## ABOUT THIS EXERCISE
Repeat all of the data below word for word, keeping no images.

## COLLECTED DATA
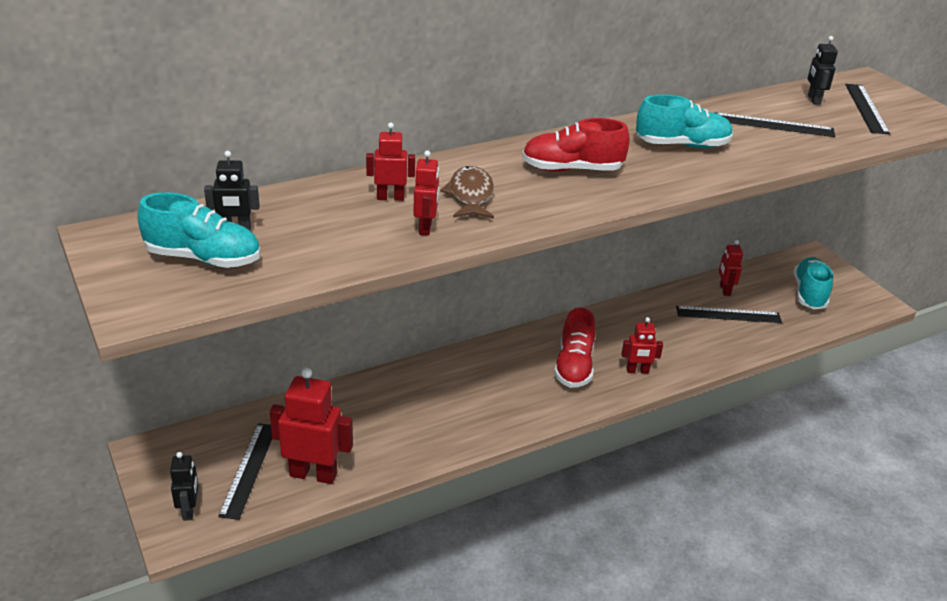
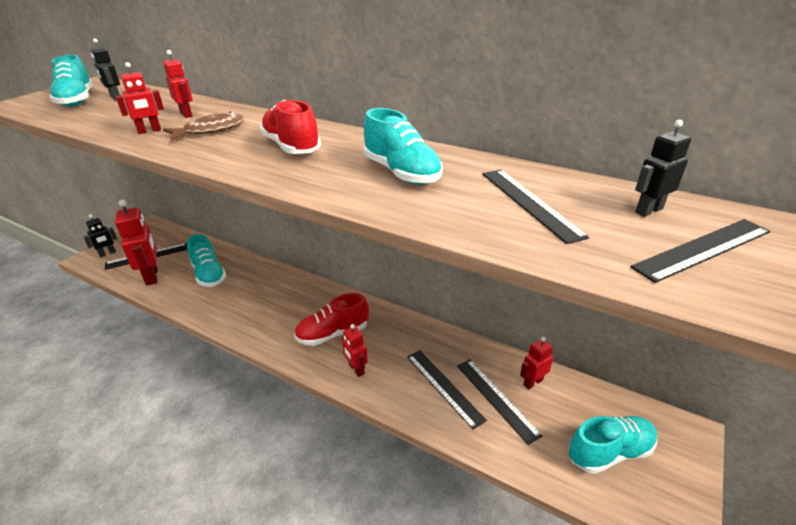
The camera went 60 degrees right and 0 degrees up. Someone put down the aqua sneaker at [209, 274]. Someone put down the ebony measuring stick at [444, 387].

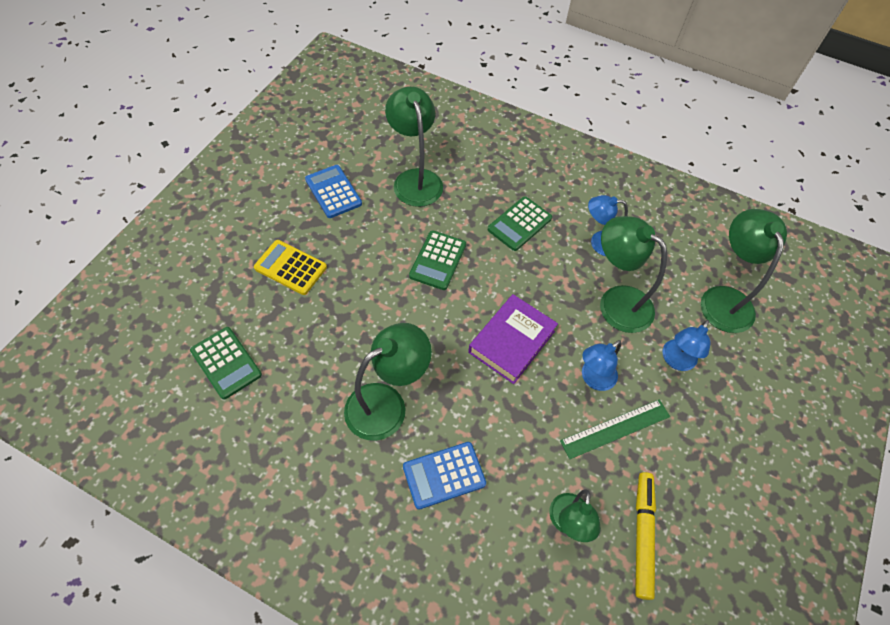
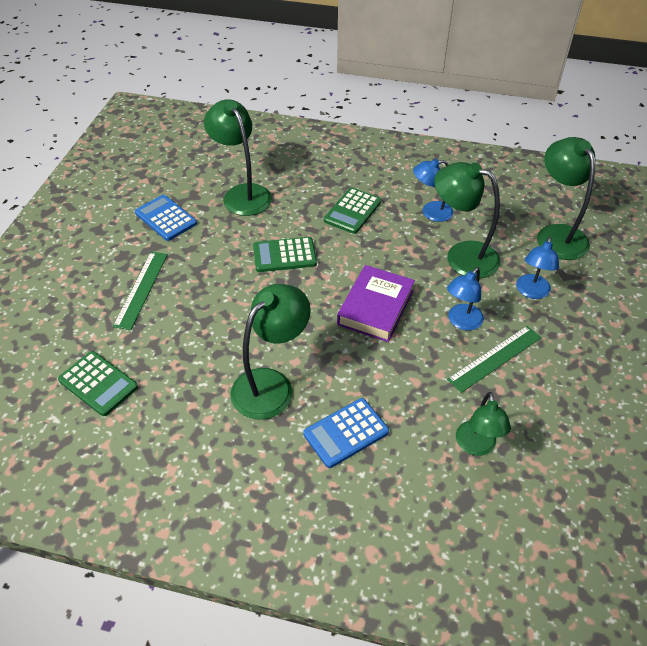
The camera went 10 degrees left and 10 degrees down. Someone swapped the bright yellow pocket calculator at [290, 267] for the leaf-green measuring stick at [141, 289]. Someone rotated the leaf-green pocket calculator at [438, 260] by 75 degrees clockwise. Someone took away the bright yellow felt pen at [642, 535].

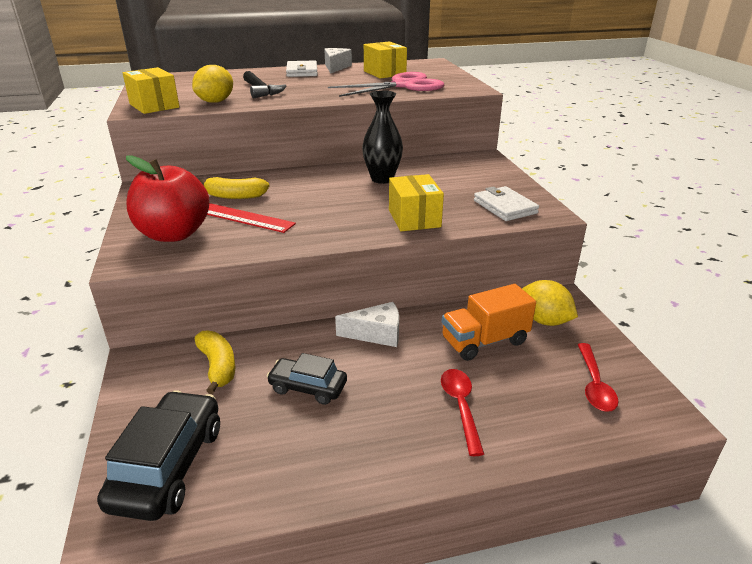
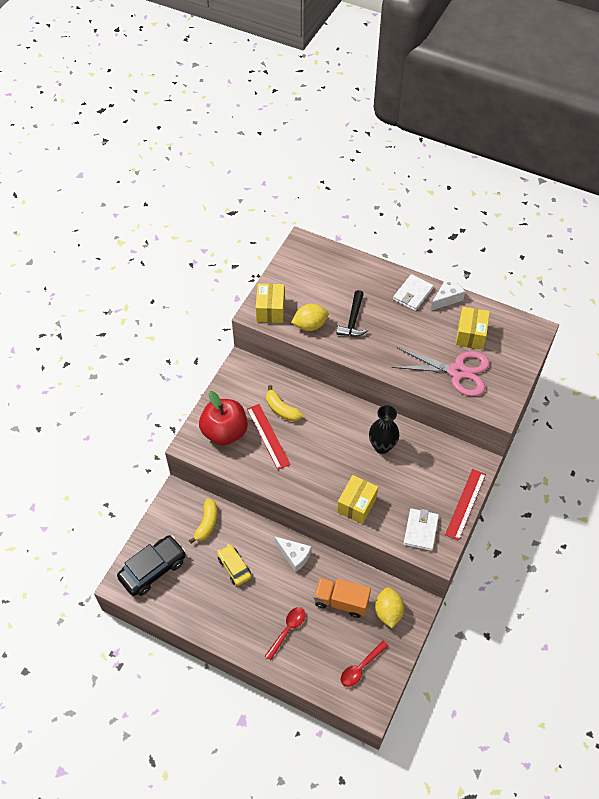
The camera went 40 degrees right and 25 degrees up. Someone repainted the ebony car at [308, 387], which became the bright yellow car at [234, 567]. Someone put down the red measuring stick at [465, 504].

## RESPONSE BOX
The camera went 60 degrees right and 0 degrees up. Someone put down the aqua sneaker at [209, 274]. Someone put down the ebony measuring stick at [444, 387].

The camera went 10 degrees left and 10 degrees down. Someone swapped the bright yellow pocket calculator at [290, 267] for the leaf-green measuring stick at [141, 289]. Someone rotated the leaf-green pocket calculator at [438, 260] by 75 degrees clockwise. Someone took away the bright yellow felt pen at [642, 535].

The camera went 40 degrees right and 25 degrees up. Someone repainted the ebony car at [308, 387], which became the bright yellow car at [234, 567]. Someone put down the red measuring stick at [465, 504].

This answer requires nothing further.